§ **Requirement**:
Of the material below, the lines to be retyped are those from the line containing "purple circle: moved 4 px left, 9 px down" through the line containing "black square at (189, 846): moved", inclusive; reproduce them exactly.

*** Task data ***

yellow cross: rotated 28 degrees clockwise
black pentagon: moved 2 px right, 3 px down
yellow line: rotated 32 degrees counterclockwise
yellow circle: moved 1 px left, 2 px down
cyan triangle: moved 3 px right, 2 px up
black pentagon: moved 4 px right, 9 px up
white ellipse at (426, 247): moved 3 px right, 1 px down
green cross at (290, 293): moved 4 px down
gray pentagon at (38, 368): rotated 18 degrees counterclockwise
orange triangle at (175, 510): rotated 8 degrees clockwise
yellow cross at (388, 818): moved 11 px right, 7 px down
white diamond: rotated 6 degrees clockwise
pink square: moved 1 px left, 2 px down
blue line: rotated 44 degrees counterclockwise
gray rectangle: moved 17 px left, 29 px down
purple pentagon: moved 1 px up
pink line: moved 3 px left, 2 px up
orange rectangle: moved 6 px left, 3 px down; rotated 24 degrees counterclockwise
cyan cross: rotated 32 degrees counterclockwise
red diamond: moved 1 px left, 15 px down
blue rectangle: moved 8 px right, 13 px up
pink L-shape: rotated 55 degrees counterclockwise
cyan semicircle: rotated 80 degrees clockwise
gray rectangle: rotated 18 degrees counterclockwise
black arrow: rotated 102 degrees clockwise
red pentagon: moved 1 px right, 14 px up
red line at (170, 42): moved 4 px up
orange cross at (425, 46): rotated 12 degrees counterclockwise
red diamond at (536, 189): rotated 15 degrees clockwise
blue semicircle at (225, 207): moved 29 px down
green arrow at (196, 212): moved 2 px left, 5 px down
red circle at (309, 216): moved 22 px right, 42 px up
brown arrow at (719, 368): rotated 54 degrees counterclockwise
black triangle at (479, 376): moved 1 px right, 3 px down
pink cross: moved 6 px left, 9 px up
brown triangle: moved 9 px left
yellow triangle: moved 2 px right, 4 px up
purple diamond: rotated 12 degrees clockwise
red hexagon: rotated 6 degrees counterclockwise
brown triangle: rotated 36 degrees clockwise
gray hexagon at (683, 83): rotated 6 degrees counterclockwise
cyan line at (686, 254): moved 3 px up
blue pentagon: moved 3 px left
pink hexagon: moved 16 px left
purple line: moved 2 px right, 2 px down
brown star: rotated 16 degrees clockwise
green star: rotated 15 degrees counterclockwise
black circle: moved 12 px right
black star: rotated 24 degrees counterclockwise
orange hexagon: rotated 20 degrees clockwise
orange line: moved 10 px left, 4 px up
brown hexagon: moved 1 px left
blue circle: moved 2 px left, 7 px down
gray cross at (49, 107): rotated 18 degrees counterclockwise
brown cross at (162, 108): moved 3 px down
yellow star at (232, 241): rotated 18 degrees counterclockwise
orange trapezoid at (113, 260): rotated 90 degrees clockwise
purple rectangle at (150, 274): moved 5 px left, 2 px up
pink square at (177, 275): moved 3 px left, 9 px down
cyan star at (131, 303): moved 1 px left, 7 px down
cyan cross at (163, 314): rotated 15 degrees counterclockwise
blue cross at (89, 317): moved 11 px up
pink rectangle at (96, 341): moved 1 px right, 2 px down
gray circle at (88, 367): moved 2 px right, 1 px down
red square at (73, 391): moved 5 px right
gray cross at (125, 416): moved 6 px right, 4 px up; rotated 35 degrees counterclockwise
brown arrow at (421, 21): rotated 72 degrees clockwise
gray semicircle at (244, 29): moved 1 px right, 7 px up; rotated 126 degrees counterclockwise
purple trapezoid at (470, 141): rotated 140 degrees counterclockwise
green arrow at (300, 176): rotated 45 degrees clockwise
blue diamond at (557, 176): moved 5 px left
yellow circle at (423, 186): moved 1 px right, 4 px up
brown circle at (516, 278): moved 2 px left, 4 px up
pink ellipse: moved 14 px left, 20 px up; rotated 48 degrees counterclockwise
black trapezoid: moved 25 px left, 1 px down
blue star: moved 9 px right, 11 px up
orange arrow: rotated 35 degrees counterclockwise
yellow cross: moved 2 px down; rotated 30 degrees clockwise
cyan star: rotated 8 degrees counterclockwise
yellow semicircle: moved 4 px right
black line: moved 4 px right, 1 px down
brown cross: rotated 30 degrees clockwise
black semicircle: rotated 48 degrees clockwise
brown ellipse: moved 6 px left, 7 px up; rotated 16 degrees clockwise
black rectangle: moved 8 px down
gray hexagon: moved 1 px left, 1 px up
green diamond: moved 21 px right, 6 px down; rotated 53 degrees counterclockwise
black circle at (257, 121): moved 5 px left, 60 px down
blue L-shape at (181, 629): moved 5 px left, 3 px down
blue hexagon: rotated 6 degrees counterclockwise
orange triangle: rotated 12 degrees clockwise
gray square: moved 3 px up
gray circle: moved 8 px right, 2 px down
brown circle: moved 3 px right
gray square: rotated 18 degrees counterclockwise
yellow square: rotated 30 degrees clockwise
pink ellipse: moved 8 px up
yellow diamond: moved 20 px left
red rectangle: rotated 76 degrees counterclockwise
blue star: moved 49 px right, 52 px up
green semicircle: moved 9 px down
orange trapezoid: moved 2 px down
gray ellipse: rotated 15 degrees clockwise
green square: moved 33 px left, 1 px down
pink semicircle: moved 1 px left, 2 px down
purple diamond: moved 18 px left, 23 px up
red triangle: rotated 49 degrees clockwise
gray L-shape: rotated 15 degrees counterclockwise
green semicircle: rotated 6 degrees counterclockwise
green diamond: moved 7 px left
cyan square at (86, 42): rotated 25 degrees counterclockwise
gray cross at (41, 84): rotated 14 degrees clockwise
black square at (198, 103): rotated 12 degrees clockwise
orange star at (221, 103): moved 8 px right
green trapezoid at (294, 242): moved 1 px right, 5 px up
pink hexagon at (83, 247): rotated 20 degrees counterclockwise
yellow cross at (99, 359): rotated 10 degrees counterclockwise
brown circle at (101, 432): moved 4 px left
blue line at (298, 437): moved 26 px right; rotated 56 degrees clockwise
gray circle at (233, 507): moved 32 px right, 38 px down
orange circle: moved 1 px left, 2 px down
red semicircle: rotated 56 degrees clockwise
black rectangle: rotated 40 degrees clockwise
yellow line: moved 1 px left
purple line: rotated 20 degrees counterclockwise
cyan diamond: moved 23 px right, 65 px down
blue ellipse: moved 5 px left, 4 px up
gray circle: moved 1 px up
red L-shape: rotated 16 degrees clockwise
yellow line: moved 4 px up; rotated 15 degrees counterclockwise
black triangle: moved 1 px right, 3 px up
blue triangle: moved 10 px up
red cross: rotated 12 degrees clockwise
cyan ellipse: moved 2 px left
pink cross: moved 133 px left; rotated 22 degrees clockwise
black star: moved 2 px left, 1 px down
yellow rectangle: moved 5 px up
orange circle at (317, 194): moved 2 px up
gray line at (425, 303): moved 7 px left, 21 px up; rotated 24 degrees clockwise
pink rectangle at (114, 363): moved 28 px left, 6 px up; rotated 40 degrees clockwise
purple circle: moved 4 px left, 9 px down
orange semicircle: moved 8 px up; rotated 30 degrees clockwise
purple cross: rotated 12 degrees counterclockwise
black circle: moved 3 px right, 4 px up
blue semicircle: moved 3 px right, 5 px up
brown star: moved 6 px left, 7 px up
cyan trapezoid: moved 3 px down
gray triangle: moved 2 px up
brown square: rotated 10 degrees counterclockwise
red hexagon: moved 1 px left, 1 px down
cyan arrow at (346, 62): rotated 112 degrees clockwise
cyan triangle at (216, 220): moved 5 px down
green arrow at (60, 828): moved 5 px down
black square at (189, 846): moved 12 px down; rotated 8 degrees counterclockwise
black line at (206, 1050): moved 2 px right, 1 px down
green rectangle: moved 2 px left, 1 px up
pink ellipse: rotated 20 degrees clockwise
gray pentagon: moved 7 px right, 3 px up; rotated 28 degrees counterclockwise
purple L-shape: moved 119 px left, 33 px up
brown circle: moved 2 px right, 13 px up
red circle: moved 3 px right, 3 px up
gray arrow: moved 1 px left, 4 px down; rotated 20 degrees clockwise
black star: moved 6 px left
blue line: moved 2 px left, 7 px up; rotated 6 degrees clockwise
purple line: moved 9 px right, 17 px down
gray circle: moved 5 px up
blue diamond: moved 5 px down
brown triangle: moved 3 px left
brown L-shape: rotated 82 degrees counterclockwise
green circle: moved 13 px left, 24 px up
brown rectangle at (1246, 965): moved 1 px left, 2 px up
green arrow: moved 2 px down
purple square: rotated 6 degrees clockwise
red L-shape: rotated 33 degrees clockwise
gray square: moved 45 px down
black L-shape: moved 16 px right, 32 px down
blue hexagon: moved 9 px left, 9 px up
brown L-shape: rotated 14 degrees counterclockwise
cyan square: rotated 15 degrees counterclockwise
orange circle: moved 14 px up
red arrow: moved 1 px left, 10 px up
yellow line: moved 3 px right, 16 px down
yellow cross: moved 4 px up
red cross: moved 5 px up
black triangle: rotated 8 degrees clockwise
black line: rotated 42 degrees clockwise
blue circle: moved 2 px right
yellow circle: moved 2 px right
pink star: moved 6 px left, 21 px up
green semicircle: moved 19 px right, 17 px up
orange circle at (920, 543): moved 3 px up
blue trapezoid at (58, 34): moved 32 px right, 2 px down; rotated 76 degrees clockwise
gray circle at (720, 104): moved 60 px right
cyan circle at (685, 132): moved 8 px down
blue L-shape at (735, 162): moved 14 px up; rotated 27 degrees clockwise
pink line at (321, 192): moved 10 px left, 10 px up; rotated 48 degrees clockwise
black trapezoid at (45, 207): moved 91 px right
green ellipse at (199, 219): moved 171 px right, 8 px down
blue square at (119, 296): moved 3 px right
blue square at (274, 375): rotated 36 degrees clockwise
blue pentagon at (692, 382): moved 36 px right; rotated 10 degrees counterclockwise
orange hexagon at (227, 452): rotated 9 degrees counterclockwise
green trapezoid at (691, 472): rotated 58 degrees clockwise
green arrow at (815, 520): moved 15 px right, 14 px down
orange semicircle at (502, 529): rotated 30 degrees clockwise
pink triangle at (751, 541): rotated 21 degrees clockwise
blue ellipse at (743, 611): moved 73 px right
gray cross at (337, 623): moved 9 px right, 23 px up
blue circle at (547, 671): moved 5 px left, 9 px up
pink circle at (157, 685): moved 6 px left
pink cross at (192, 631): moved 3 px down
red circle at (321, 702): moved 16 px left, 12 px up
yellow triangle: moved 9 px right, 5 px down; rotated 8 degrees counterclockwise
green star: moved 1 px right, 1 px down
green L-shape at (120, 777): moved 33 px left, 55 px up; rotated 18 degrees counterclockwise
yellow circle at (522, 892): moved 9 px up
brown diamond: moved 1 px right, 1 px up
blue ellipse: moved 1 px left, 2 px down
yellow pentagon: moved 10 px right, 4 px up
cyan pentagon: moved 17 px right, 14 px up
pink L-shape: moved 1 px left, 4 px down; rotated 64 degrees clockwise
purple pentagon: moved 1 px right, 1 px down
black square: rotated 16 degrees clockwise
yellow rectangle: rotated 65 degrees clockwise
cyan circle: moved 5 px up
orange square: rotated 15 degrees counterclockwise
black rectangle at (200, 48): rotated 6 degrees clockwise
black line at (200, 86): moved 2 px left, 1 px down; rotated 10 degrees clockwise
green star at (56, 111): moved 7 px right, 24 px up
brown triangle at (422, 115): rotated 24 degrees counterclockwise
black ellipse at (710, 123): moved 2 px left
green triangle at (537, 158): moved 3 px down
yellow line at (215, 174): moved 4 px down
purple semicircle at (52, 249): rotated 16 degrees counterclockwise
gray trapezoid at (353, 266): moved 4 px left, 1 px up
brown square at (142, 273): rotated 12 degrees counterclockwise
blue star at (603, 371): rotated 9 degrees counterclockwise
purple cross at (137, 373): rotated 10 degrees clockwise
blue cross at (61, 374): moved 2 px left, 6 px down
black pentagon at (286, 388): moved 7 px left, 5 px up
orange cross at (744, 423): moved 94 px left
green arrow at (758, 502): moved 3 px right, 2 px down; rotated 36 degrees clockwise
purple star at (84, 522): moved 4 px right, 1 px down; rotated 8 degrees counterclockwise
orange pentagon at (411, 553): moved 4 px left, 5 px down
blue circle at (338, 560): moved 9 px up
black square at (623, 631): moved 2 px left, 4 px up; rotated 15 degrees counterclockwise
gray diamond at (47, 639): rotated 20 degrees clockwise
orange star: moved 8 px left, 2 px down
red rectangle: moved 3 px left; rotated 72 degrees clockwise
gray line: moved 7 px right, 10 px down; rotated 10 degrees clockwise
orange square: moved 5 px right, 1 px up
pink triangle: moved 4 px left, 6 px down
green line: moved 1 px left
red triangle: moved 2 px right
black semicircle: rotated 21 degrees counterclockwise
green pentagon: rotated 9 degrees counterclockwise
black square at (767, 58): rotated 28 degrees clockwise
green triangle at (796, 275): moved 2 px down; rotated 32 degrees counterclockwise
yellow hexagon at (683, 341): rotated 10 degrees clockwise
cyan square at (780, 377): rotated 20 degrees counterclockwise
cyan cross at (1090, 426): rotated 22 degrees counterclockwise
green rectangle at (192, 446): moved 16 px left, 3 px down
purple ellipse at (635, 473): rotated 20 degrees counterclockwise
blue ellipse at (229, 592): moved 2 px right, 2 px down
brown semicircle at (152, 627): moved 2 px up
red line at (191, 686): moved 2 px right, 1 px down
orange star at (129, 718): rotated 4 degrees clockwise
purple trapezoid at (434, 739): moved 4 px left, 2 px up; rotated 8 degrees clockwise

*** End of Task data ***

§ **Written response**:
purple circle: moved 4 px left, 9 px down
orange semicircle: moved 8 px up; rotated 30 degrees clockwise
purple cross: rotated 12 degrees counterclockwise
black circle: moved 3 px right, 4 px up
blue semicircle: moved 3 px right, 5 px up
brown star: moved 6 px left, 7 px up
cyan trapezoid: moved 3 px down
gray triangle: moved 2 px up
brown square: rotated 10 degrees counterclockwise
red hexagon: moved 1 px left, 1 px down
cyan arrow at (346, 62): rotated 112 degrees clockwise
cyan triangle at (216, 220): moved 5 px down
green arrow at (60, 828): moved 5 px down
black square at (189, 846): moved 12 px down; rotated 8 degrees counterclockwise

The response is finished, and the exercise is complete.